Each line of the listing that includes the string "purple" is to be identified and copied.

*** Opening of Data section ***

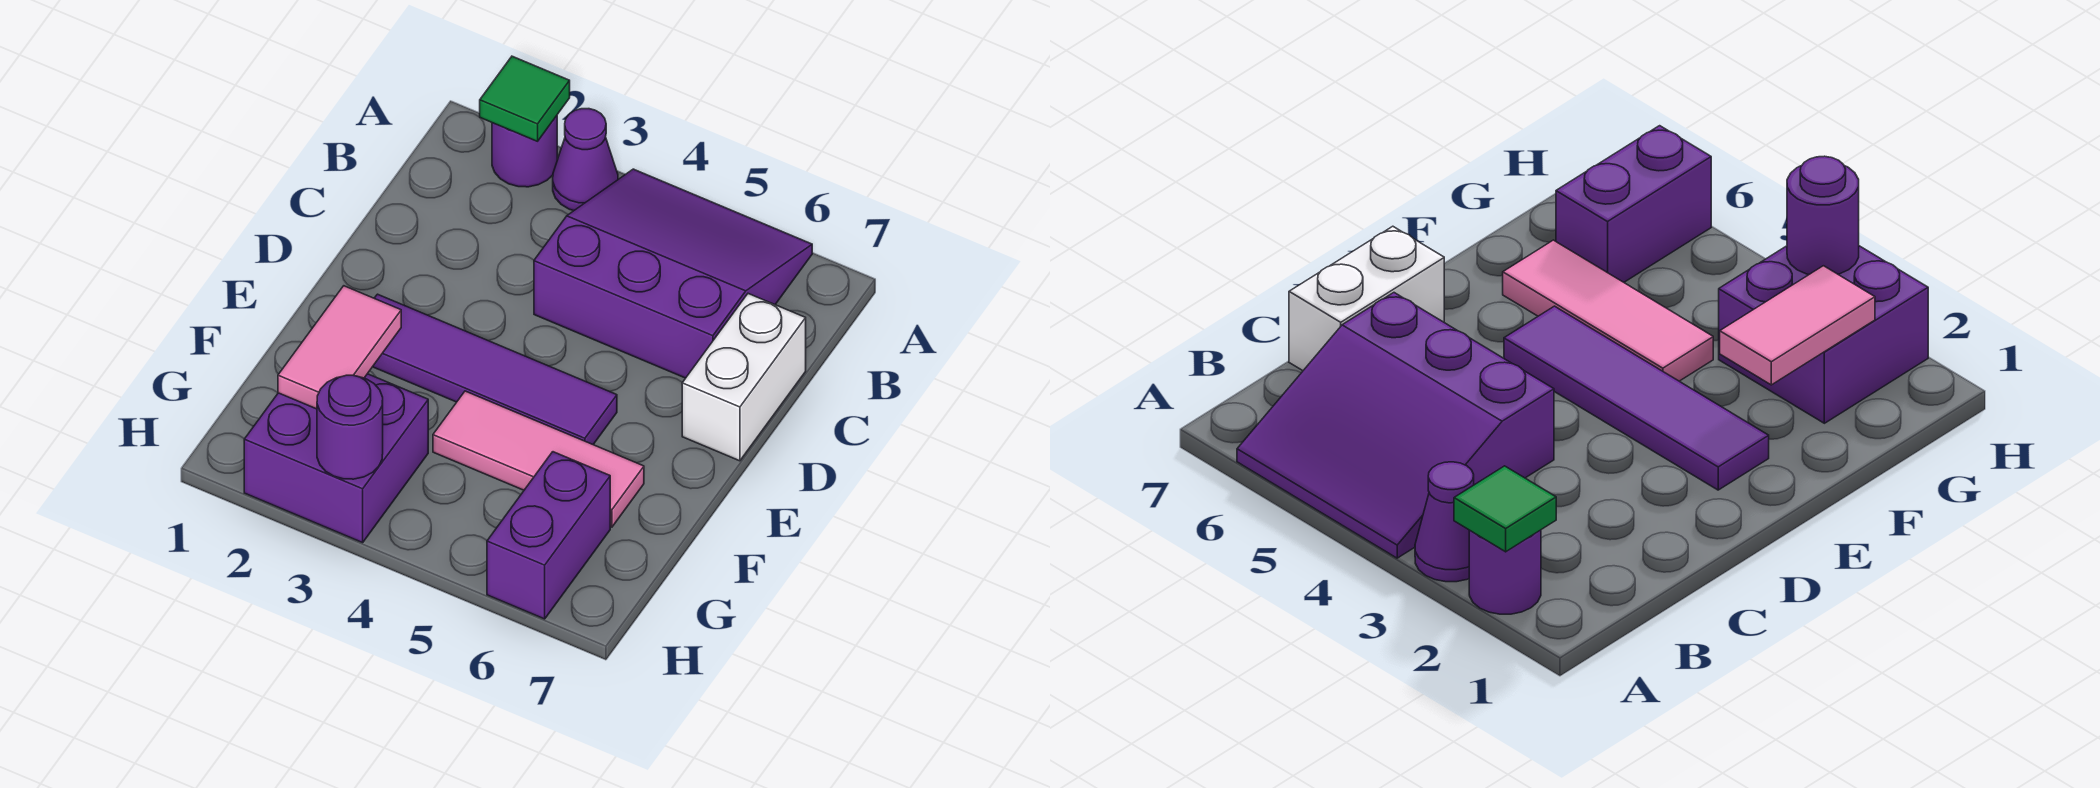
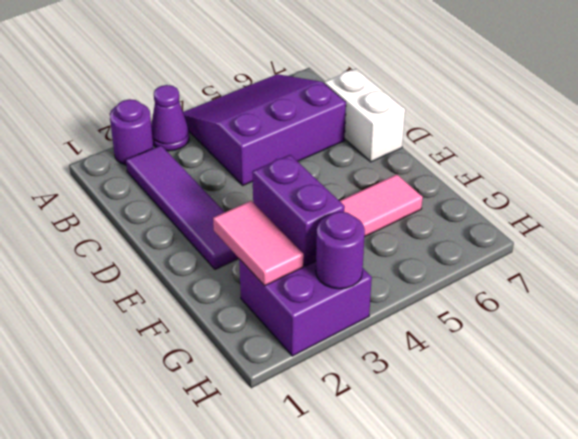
green tile A2 level 2 -> none
purple tile E2:E5 level 1 -> purple tile B2:E2 level 1
purple brick G6:H6 level 1 -> purple brick F3:G3 level 2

*** Close of Data section ***

# Finished task
purple tile E2:E5 level 1 -> purple tile B2:E2 level 1
purple brick G6:H6 level 1 -> purple brick F3:G3 level 2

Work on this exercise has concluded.